Try it -
Could you write out exactly the lines from the one that contains "red truck: 1 -> 2" through the last line of the listing below, both included and nothing more?

------------------------------------------------------------------------

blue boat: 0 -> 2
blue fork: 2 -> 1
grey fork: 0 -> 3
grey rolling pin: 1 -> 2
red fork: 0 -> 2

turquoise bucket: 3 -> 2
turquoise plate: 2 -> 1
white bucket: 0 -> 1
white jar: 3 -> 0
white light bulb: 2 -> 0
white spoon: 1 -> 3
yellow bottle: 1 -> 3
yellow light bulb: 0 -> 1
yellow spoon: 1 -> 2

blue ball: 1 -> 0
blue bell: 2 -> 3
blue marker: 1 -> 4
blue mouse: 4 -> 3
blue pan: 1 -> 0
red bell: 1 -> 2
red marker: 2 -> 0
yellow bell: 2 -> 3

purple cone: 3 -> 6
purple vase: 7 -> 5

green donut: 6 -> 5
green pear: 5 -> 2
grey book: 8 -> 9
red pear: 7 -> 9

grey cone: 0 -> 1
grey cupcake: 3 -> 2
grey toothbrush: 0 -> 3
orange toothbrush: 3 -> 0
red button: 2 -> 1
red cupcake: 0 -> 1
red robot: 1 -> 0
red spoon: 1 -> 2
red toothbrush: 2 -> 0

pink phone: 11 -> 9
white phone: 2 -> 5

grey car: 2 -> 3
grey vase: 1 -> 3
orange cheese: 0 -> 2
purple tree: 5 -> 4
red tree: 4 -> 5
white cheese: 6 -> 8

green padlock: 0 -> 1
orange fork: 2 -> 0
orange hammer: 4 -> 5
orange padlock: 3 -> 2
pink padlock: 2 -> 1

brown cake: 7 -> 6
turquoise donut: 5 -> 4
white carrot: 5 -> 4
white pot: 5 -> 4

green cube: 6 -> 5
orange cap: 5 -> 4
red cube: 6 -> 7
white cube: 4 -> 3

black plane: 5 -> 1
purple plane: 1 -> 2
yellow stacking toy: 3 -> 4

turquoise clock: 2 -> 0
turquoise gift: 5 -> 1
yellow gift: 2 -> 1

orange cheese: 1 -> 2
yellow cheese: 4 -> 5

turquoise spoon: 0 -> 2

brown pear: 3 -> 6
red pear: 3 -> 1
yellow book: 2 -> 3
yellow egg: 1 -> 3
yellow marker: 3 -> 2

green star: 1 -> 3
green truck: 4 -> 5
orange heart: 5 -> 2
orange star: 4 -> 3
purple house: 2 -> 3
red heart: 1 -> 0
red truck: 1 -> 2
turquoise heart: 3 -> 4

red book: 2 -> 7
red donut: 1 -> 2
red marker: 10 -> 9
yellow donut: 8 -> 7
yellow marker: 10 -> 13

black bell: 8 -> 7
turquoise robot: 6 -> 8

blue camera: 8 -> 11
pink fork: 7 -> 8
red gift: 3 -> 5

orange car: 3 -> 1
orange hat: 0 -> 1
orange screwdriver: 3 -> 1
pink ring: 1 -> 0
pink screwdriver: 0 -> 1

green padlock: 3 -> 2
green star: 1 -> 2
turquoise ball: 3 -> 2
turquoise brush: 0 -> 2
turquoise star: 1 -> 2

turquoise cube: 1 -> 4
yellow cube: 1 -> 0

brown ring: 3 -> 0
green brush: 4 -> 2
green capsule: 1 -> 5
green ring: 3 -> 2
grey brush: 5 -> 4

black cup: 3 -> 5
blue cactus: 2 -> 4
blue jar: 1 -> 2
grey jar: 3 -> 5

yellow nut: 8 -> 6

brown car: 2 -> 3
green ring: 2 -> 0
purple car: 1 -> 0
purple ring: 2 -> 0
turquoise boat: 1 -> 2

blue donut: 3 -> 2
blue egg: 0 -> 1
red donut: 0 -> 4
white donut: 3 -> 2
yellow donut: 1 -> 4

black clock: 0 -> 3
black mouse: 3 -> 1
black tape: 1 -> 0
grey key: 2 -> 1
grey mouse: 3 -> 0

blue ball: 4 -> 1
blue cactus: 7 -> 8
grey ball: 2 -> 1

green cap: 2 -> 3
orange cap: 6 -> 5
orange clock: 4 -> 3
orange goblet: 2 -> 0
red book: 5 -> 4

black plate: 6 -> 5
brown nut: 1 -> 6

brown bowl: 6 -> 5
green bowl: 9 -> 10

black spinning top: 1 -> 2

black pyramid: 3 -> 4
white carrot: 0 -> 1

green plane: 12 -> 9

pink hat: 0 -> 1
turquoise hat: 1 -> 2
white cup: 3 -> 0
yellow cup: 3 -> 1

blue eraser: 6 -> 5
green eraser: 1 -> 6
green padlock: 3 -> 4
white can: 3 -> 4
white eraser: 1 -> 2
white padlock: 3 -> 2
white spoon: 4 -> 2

------------------------------------------------------------------------

Result below -
red truck: 1 -> 2
turquoise heart: 3 -> 4

red book: 2 -> 7
red donut: 1 -> 2
red marker: 10 -> 9
yellow donut: 8 -> 7
yellow marker: 10 -> 13

black bell: 8 -> 7
turquoise robot: 6 -> 8

blue camera: 8 -> 11
pink fork: 7 -> 8
red gift: 3 -> 5

orange car: 3 -> 1
orange hat: 0 -> 1
orange screwdriver: 3 -> 1
pink ring: 1 -> 0
pink screwdriver: 0 -> 1

green padlock: 3 -> 2
green star: 1 -> 2
turquoise ball: 3 -> 2
turquoise brush: 0 -> 2
turquoise star: 1 -> 2

turquoise cube: 1 -> 4
yellow cube: 1 -> 0

brown ring: 3 -> 0
green brush: 4 -> 2
green capsule: 1 -> 5
green ring: 3 -> 2
grey brush: 5 -> 4

black cup: 3 -> 5
blue cactus: 2 -> 4
blue jar: 1 -> 2
grey jar: 3 -> 5

yellow nut: 8 -> 6

brown car: 2 -> 3
green ring: 2 -> 0
purple car: 1 -> 0
purple ring: 2 -> 0
turquoise boat: 1 -> 2

blue donut: 3 -> 2
blue egg: 0 -> 1
red donut: 0 -> 4
white donut: 3 -> 2
yellow donut: 1 -> 4

black clock: 0 -> 3
black mouse: 3 -> 1
black tape: 1 -> 0
grey key: 2 -> 1
grey mouse: 3 -> 0

blue ball: 4 -> 1
blue cactus: 7 -> 8
grey ball: 2 -> 1

green cap: 2 -> 3
orange cap: 6 -> 5
orange clock: 4 -> 3
orange goblet: 2 -> 0
red book: 5 -> 4

black plate: 6 -> 5
brown nut: 1 -> 6

brown bowl: 6 -> 5
green bowl: 9 -> 10

black spinning top: 1 -> 2

black pyramid: 3 -> 4
white carrot: 0 -> 1

green plane: 12 -> 9

pink hat: 0 -> 1
turquoise hat: 1 -> 2
white cup: 3 -> 0
yellow cup: 3 -> 1

blue eraser: 6 -> 5
green eraser: 1 -> 6
green padlock: 3 -> 4
white can: 3 -> 4
white eraser: 1 -> 2
white padlock: 3 -> 2
white spoon: 4 -> 2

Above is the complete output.